EXERCISE OBJECTIVE: Copy each line from the records below in which the word "black" is found.

*** Begin section ***

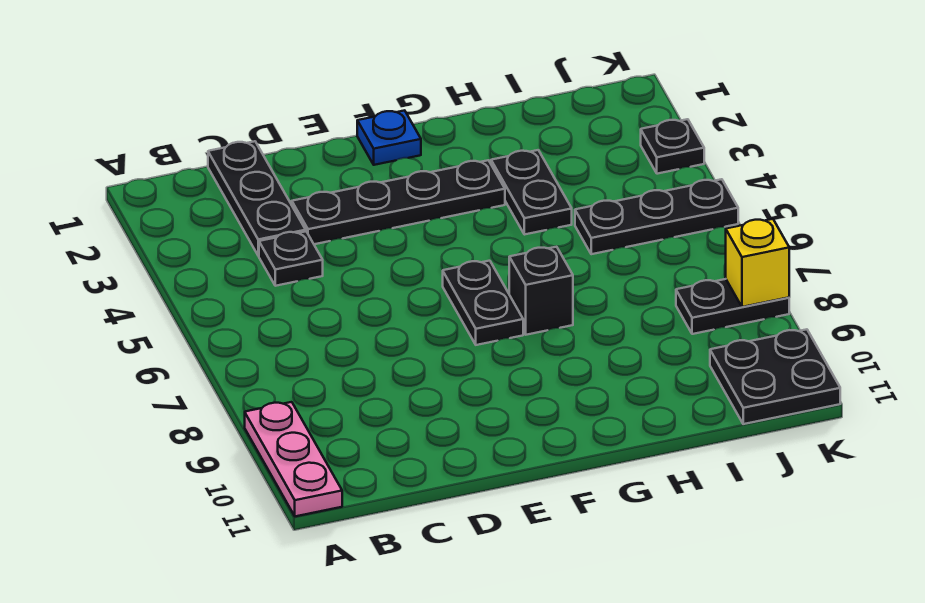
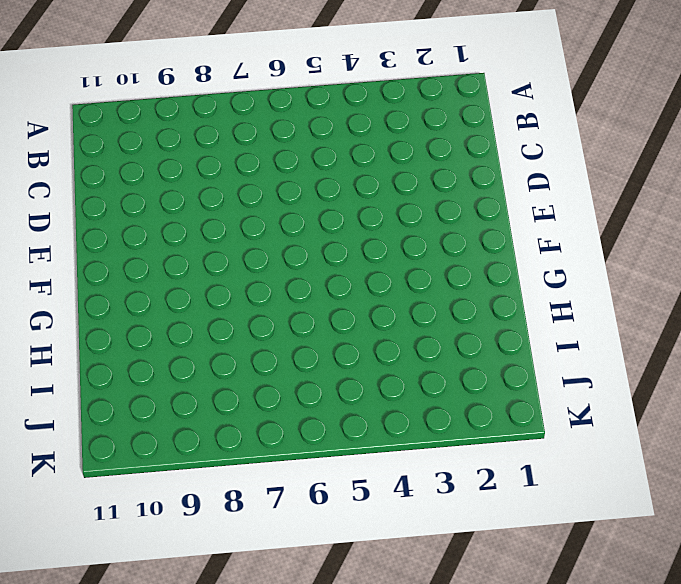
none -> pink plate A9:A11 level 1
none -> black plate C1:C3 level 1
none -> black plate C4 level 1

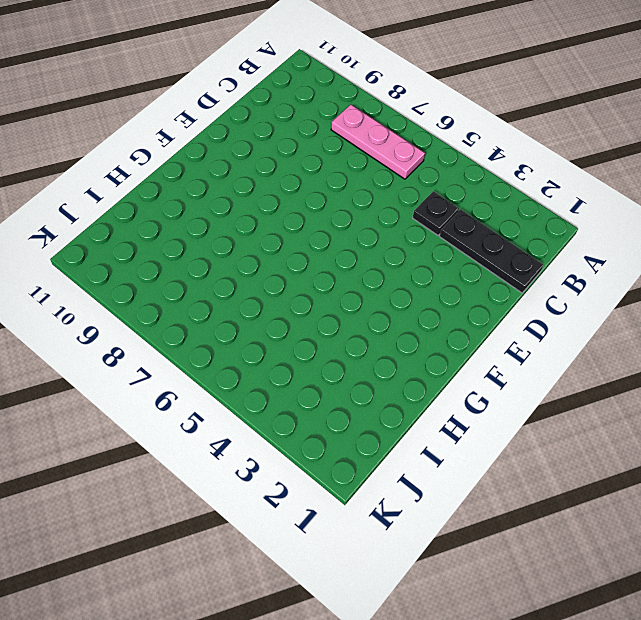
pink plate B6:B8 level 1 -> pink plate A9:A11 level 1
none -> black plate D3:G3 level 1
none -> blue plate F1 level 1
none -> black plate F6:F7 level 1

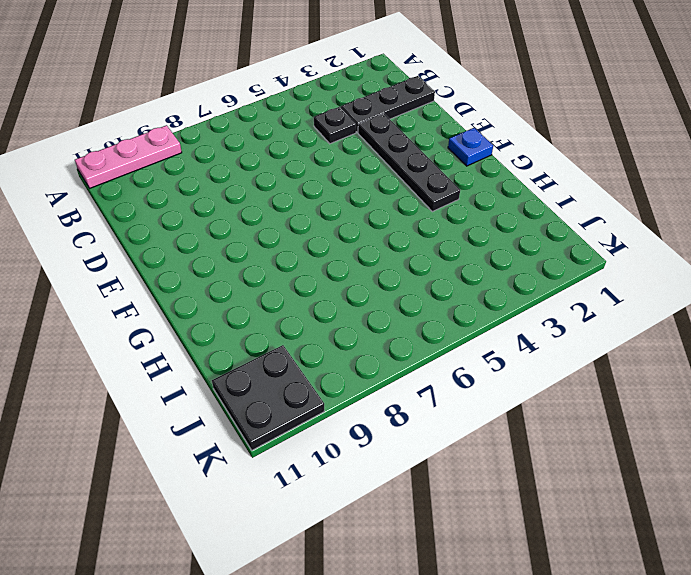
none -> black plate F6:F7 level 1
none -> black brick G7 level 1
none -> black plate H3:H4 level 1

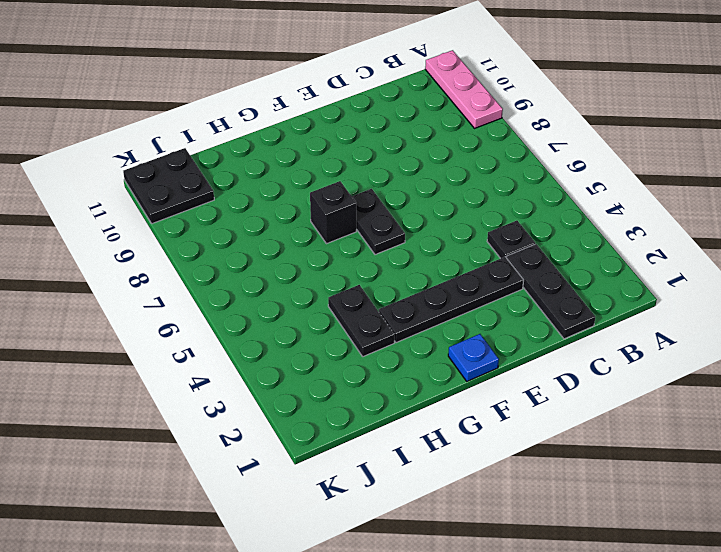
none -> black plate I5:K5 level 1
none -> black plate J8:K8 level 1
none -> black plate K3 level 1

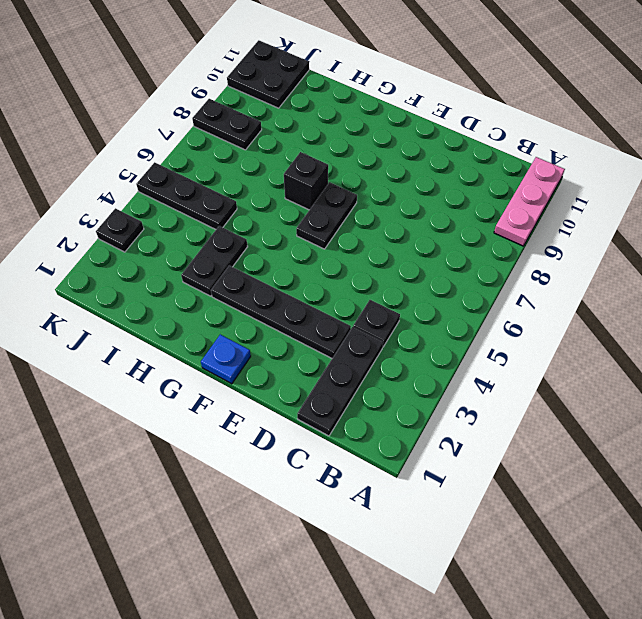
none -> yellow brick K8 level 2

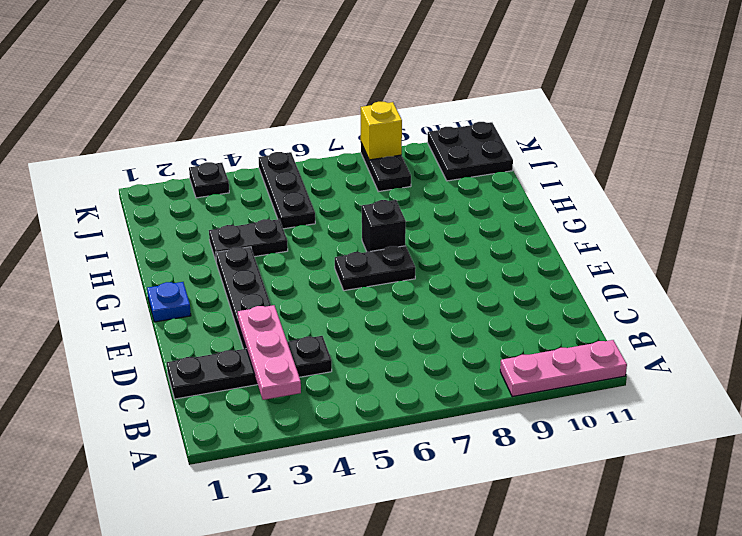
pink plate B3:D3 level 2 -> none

*** End section ***

ANSWER SECTION:
none -> black plate C1:C3 level 1
none -> black plate C4 level 1
none -> black plate D3:G3 level 1
none -> black plate F6:F7 level 1
none -> black plate F6:F7 level 1
none -> black brick G7 level 1
none -> black plate H3:H4 level 1
none -> black plate I5:K5 level 1
none -> black plate J8:K8 level 1
none -> black plate K3 level 1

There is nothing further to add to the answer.